◆ Exercise instructions
Report only the number of lines in the entries below that hold the word "cone".

(Exercise materials Opens)

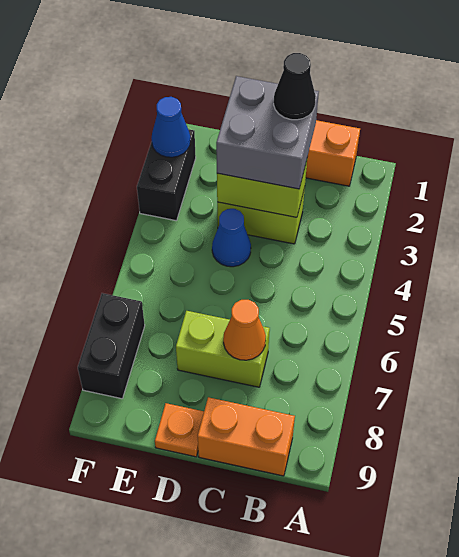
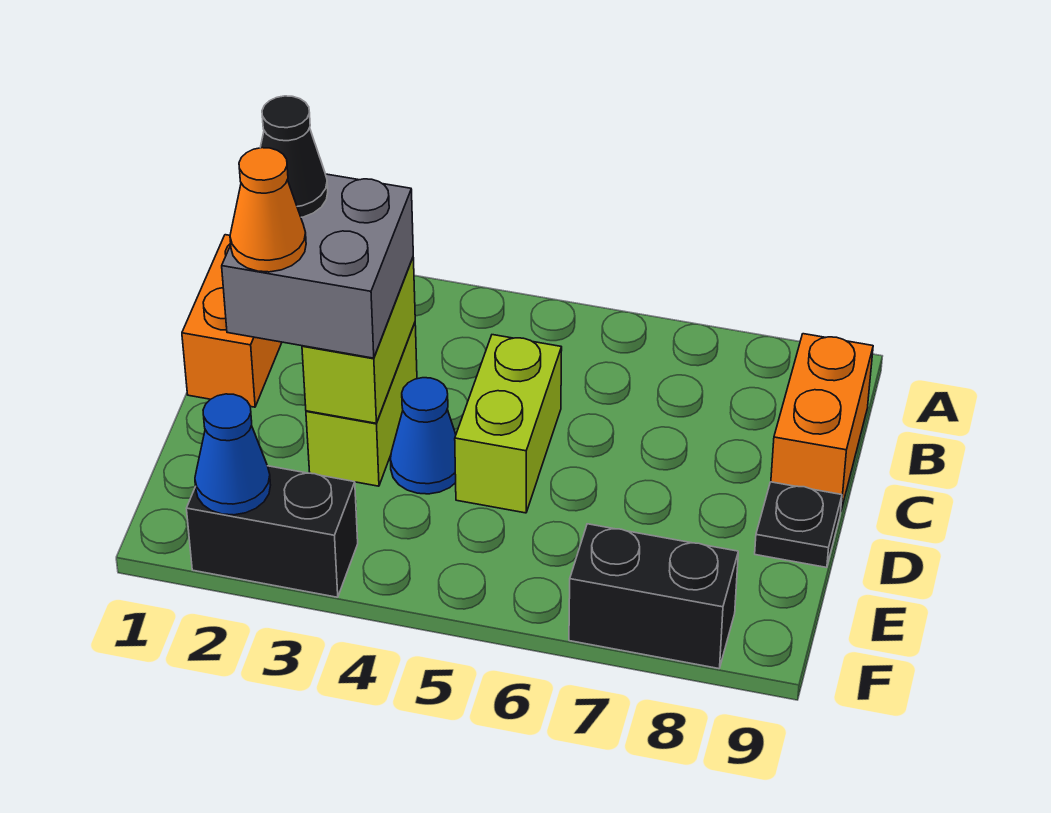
lime brick C7:D7 level 1 -> lime brick C5:D5 level 1
orange cone C7 level 2 -> orange cone D2 level 4
orange plate D9 level 1 -> black plate D9 level 1

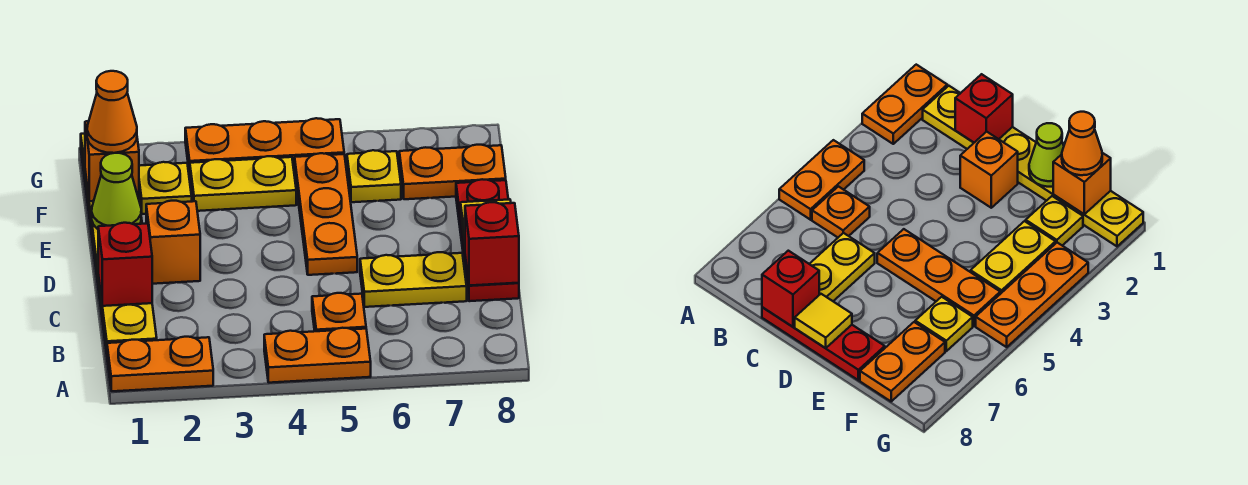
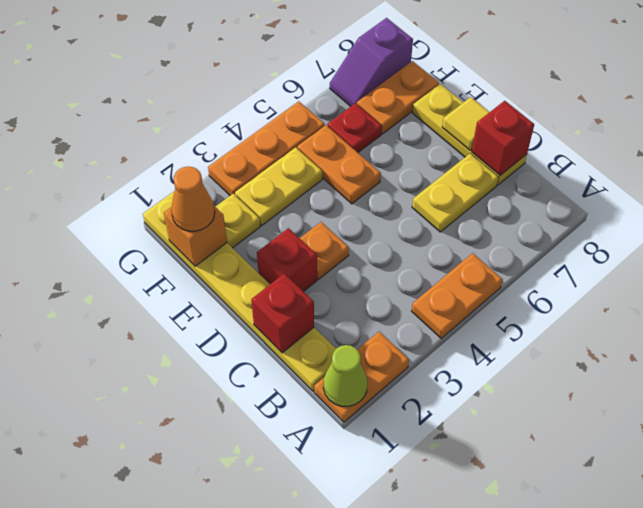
orange plate B5 level 1 -> orange plate D3 level 1
red plate C8:E8 level 1 -> yellow plate C8:E8 level 1
orange brick D2 level 1 -> red brick D2 level 1
orange plate D5:F5 level 1 -> orange plate E5:F5 level 1
lime cone E1 level 2 -> lime cone A1 level 2
yellow plate F6 level 1 -> red plate F6 level 1
none -> purple slope G7:G8 level 1 top 8

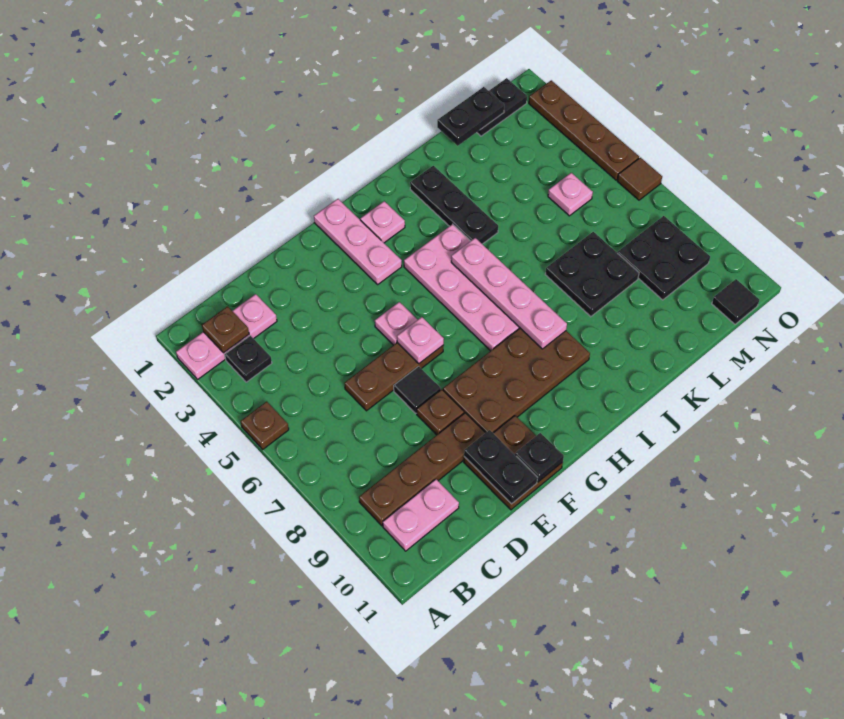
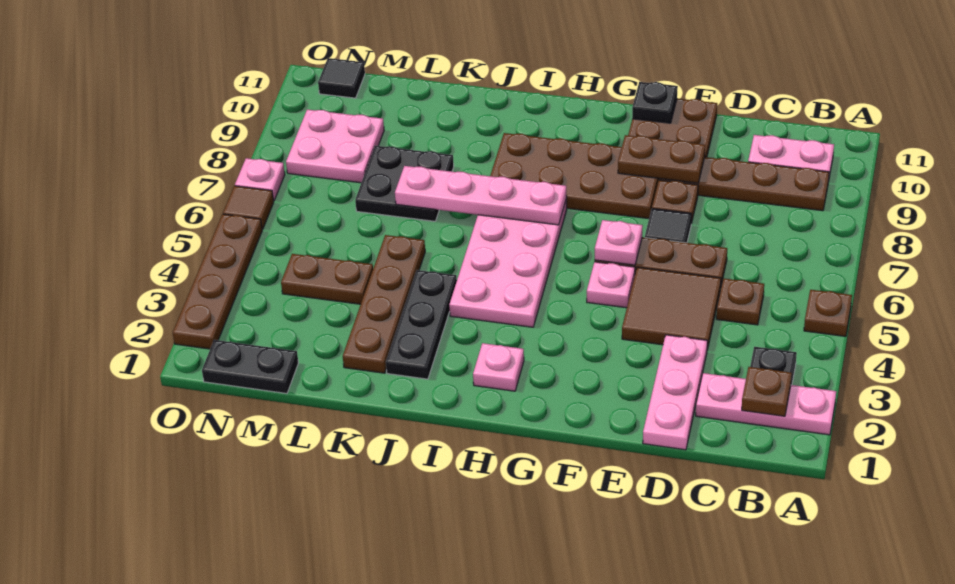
none -> brown plate C5 level 1
none -> brown tile D4:E5 level 1
none -> brown plate E9:F9 level 2
black plate E10:E11 level 2 -> none
pink plate G1:G3 level 1 -> pink plate D1:D3 level 1
pink plate I5:I8 level 2 -> pink plate H7:K7 level 2
none -> brown plate K2:K5 level 1
black plate L1:M1 level 2 -> none
none -> brown plate L4:M4 level 1
pink plate M5 level 1 -> pink plate O7 level 1
black plate M8:N9 level 1 -> pink plate M8:N9 level 1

(Exercise materials Closes)

◆ Exercise solution
2